HOW TO COMPLETE THIS TASK: Copy out the entries below in full and exactly.

===== RECORD EXCERPTS =====

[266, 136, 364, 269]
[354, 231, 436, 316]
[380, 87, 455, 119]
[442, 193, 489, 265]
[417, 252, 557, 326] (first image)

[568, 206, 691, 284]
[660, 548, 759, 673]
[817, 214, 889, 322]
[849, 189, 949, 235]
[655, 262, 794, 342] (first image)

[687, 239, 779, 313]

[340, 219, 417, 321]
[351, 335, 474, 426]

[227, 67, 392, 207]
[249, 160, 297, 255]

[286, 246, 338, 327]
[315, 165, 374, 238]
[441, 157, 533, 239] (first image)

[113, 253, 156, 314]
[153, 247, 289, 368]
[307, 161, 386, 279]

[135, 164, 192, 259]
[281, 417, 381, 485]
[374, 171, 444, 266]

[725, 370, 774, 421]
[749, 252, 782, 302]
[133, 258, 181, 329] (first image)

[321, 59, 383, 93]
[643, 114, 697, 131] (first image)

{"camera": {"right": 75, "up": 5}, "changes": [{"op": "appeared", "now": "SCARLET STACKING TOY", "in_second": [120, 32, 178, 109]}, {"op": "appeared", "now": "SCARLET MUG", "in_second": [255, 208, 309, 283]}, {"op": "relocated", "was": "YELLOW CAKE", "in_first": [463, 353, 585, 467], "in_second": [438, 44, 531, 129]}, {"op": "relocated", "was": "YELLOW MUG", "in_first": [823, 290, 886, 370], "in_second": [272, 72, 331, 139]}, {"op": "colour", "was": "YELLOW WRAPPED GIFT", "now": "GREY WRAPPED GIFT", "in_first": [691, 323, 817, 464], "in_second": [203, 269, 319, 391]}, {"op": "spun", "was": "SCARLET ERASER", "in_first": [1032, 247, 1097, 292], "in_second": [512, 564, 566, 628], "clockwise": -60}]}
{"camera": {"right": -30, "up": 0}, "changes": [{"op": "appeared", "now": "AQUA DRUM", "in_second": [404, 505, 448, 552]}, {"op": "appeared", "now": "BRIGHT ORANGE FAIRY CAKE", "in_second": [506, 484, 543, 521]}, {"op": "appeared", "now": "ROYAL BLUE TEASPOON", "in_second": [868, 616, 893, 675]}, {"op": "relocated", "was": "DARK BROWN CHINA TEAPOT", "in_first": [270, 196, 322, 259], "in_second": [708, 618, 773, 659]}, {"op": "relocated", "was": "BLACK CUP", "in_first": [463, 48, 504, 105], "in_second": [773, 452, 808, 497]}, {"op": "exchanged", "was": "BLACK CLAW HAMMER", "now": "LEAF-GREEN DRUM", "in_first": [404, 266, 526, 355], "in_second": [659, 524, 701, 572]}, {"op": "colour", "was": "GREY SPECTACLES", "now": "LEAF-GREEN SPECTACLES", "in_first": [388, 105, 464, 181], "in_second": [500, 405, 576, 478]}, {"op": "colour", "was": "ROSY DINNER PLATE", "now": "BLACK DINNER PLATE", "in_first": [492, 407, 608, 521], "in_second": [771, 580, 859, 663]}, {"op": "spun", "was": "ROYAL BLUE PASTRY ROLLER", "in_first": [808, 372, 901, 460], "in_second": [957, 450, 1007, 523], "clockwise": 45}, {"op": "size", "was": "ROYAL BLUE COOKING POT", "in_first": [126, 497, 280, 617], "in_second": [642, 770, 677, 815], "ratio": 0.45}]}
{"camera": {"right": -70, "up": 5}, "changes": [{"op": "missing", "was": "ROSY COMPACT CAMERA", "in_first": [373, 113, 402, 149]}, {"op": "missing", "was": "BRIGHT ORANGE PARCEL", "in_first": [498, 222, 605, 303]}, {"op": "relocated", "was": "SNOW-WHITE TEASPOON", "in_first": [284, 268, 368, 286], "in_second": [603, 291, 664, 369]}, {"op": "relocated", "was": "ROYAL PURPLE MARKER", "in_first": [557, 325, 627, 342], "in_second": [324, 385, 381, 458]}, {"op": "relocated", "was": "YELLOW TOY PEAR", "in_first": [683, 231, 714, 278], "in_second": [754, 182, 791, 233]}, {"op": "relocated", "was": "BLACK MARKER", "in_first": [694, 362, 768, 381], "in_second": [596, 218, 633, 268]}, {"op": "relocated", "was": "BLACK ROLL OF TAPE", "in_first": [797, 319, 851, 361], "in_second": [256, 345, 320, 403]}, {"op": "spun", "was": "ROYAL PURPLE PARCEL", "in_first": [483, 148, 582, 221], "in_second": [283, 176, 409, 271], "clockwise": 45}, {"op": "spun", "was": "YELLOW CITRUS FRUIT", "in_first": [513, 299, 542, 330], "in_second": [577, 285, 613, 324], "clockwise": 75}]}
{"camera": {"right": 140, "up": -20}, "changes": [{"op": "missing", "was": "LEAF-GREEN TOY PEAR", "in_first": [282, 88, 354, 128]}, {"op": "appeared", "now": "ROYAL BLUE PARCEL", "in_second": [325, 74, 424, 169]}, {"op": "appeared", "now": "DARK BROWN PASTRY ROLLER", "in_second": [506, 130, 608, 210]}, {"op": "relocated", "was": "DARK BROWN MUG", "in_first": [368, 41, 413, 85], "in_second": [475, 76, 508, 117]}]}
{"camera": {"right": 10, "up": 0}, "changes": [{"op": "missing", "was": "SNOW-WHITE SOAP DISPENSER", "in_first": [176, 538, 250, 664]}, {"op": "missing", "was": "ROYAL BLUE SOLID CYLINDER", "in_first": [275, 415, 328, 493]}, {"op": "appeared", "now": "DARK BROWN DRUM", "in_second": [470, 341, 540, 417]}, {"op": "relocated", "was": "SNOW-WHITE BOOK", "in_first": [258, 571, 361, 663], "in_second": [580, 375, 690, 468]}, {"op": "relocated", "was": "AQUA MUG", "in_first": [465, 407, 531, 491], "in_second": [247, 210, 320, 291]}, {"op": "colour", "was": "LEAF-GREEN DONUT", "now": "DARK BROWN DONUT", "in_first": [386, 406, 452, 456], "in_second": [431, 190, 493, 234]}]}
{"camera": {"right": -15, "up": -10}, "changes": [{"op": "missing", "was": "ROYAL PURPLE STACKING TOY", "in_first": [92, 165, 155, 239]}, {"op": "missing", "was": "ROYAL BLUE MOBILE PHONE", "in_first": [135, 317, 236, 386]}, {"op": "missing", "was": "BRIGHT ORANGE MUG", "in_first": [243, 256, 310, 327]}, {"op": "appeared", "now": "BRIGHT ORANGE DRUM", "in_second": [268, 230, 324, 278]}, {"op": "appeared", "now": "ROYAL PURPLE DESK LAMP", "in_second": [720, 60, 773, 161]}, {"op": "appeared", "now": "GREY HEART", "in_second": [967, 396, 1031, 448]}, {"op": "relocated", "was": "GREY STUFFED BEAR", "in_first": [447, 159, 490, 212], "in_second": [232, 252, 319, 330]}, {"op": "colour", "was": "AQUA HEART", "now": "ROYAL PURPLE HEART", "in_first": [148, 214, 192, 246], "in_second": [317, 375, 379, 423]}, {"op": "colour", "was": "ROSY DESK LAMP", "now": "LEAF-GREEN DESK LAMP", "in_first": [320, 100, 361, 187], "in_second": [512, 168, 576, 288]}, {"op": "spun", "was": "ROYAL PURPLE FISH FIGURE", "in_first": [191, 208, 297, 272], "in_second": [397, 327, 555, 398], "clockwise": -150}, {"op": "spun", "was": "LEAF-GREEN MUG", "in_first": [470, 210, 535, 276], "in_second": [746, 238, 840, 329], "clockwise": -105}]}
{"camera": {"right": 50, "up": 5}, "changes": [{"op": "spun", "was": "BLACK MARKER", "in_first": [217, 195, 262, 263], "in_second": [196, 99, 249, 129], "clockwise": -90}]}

=====

EXPECTED ANSWER:
[266, 136, 364, 269]
[354, 231, 436, 316]
[380, 87, 455, 119]
[442, 193, 489, 265]
[417, 252, 557, 326] (first image)

[568, 206, 691, 284]
[660, 548, 759, 673]
[817, 214, 889, 322]
[849, 189, 949, 235]
[655, 262, 794, 342] (first image)

[687, 239, 779, 313]

[340, 219, 417, 321]
[351, 335, 474, 426]

[227, 67, 392, 207]
[249, 160, 297, 255]

[286, 246, 338, 327]
[315, 165, 374, 238]
[441, 157, 533, 239] (first image)

[113, 253, 156, 314]
[153, 247, 289, 368]
[307, 161, 386, 279]

[135, 164, 192, 259]
[281, 417, 381, 485]
[374, 171, 444, 266]

[725, 370, 774, 421]
[749, 252, 782, 302]
[133, 258, 181, 329] (first image)

[321, 59, 383, 93]
[643, 114, 697, 131] (first image)

{"camera": {"right": 75, "up": 5}, "changes": [{"op": "appeared", "now": "SCARLET STACKING TOY", "in_second": [120, 32, 178, 109]}, {"op": "appeared", "now": "SCARLET MUG", "in_second": [255, 208, 309, 283]}, {"op": "relocated", "was": "YELLOW CAKE", "in_first": [463, 353, 585, 467], "in_second": [438, 44, 531, 129]}, {"op": "relocated", "was": "YELLOW MUG", "in_first": [823, 290, 886, 370], "in_second": [272, 72, 331, 139]}, {"op": "colour", "was": "YELLOW WRAPPED GIFT", "now": "GREY WRAPPED GIFT", "in_first": [691, 323, 817, 464], "in_second": [203, 269, 319, 391]}, {"op": "spun", "was": "SCARLET ERASER", "in_first": [1032, 247, 1097, 292], "in_second": [512, 564, 566, 628], "clockwise": -60}]}
{"camera": {"right": -30, "up": 0}, "changes": [{"op": "appeared", "now": "AQUA DRUM", "in_second": [404, 505, 448, 552]}, {"op": "appeared", "now": "BRIGHT ORANGE FAIRY CAKE", "in_second": [506, 484, 543, 521]}, {"op": "appeared", "now": "ROYAL BLUE TEASPOON", "in_second": [868, 616, 893, 675]}, {"op": "relocated", "was": "DARK BROWN CHINA TEAPOT", "in_first": [270, 196, 322, 259], "in_second": [708, 618, 773, 659]}, {"op": "relocated", "was": "BLACK CUP", "in_first": [463, 48, 504, 105], "in_second": [773, 452, 808, 497]}, {"op": "exchanged", "was": "BLACK CLAW HAMMER", "now": "LEAF-GREEN DRUM", "in_first": [404, 266, 526, 355], "in_second": [659, 524, 701, 572]}, {"op": "colour", "was": "GREY SPECTACLES", "now": "LEAF-GREEN SPECTACLES", "in_first": [388, 105, 464, 181], "in_second": [500, 405, 576, 478]}, {"op": "colour", "was": "ROSY DINNER PLATE", "now": "BLACK DINNER PLATE", "in_first": [492, 407, 608, 521], "in_second": [771, 580, 859, 663]}, {"op": "spun", "was": "ROYAL BLUE PASTRY ROLLER", "in_first": [808, 372, 901, 460], "in_second": [957, 450, 1007, 523], "clockwise": 45}, {"op": "size", "was": "ROYAL BLUE COOKING POT", "in_first": [126, 497, 280, 617], "in_second": [642, 770, 677, 815], "ratio": 0.45}]}
{"camera": {"right": -70, "up": 5}, "changes": [{"op": "missing", "was": "ROSY COMPACT CAMERA", "in_first": [373, 113, 402, 149]}, {"op": "missing", "was": "BRIGHT ORANGE PARCEL", "in_first": [498, 222, 605, 303]}, {"op": "relocated", "was": "SNOW-WHITE TEASPOON", "in_first": [284, 268, 368, 286], "in_second": [603, 291, 664, 369]}, {"op": "relocated", "was": "ROYAL PURPLE MARKER", "in_first": [557, 325, 627, 342], "in_second": [324, 385, 381, 458]}, {"op": "relocated", "was": "YELLOW TOY PEAR", "in_first": [683, 231, 714, 278], "in_second": [754, 182, 791, 233]}, {"op": "relocated", "was": "BLACK MARKER", "in_first": [694, 362, 768, 381], "in_second": [596, 218, 633, 268]}, {"op": "relocated", "was": "BLACK ROLL OF TAPE", "in_first": [797, 319, 851, 361], "in_second": [256, 345, 320, 403]}, {"op": "spun", "was": "ROYAL PURPLE PARCEL", "in_first": [483, 148, 582, 221], "in_second": [283, 176, 409, 271], "clockwise": 45}, {"op": "spun", "was": "YELLOW CITRUS FRUIT", "in_first": [513, 299, 542, 330], "in_second": [577, 285, 613, 324], "clockwise": 75}]}
{"camera": {"right": 140, "up": -20}, "changes": [{"op": "missing", "was": "LEAF-GREEN TOY PEAR", "in_first": [282, 88, 354, 128]}, {"op": "appeared", "now": "ROYAL BLUE PARCEL", "in_second": [325, 74, 424, 169]}, {"op": "appeared", "now": "DARK BROWN PASTRY ROLLER", "in_second": [506, 130, 608, 210]}, {"op": "relocated", "was": "DARK BROWN MUG", "in_first": [368, 41, 413, 85], "in_second": [475, 76, 508, 117]}]}
{"camera": {"right": 10, "up": 0}, "changes": [{"op": "missing", "was": "SNOW-WHITE SOAP DISPENSER", "in_first": [176, 538, 250, 664]}, {"op": "missing", "was": "ROYAL BLUE SOLID CYLINDER", "in_first": [275, 415, 328, 493]}, {"op": "appeared", "now": "DARK BROWN DRUM", "in_second": [470, 341, 540, 417]}, {"op": "relocated", "was": "SNOW-WHITE BOOK", "in_first": [258, 571, 361, 663], "in_second": [580, 375, 690, 468]}, {"op": "relocated", "was": "AQUA MUG", "in_first": [465, 407, 531, 491], "in_second": [247, 210, 320, 291]}, {"op": "colour", "was": "LEAF-GREEN DONUT", "now": "DARK BROWN DONUT", "in_first": [386, 406, 452, 456], "in_second": [431, 190, 493, 234]}]}
{"camera": {"right": -15, "up": -10}, "changes": [{"op": "missing", "was": "ROYAL PURPLE STACKING TOY", "in_first": [92, 165, 155, 239]}, {"op": "missing", "was": "ROYAL BLUE MOBILE PHONE", "in_first": [135, 317, 236, 386]}, {"op": "missing", "was": "BRIGHT ORANGE MUG", "in_first": [243, 256, 310, 327]}, {"op": "appeared", "now": "BRIGHT ORANGE DRUM", "in_second": [268, 230, 324, 278]}, {"op": "appeared", "now": "ROYAL PURPLE DESK LAMP", "in_second": [720, 60, 773, 161]}, {"op": "appeared", "now": "GREY HEART", "in_second": [967, 396, 1031, 448]}, {"op": "relocated", "was": "GREY STUFFED BEAR", "in_first": [447, 159, 490, 212], "in_second": [232, 252, 319, 330]}, {"op": "colour", "was": "AQUA HEART", "now": "ROYAL PURPLE HEART", "in_first": [148, 214, 192, 246], "in_second": [317, 375, 379, 423]}, {"op": "colour", "was": "ROSY DESK LAMP", "now": "LEAF-GREEN DESK LAMP", "in_first": [320, 100, 361, 187], "in_second": [512, 168, 576, 288]}, {"op": "spun", "was": "ROYAL PURPLE FISH FIGURE", "in_first": [191, 208, 297, 272], "in_second": [397, 327, 555, 398], "clockwise": -150}, {"op": "spun", "was": "LEAF-GREEN MUG", "in_first": [470, 210, 535, 276], "in_second": [746, 238, 840, 329], "clockwise": -105}]}
{"camera": {"right": 50, "up": 5}, "changes": [{"op": "spun", "was": "BLACK MARKER", "in_first": [217, 195, 262, 263], "in_second": [196, 99, 249, 129], "clockwise": -90}]}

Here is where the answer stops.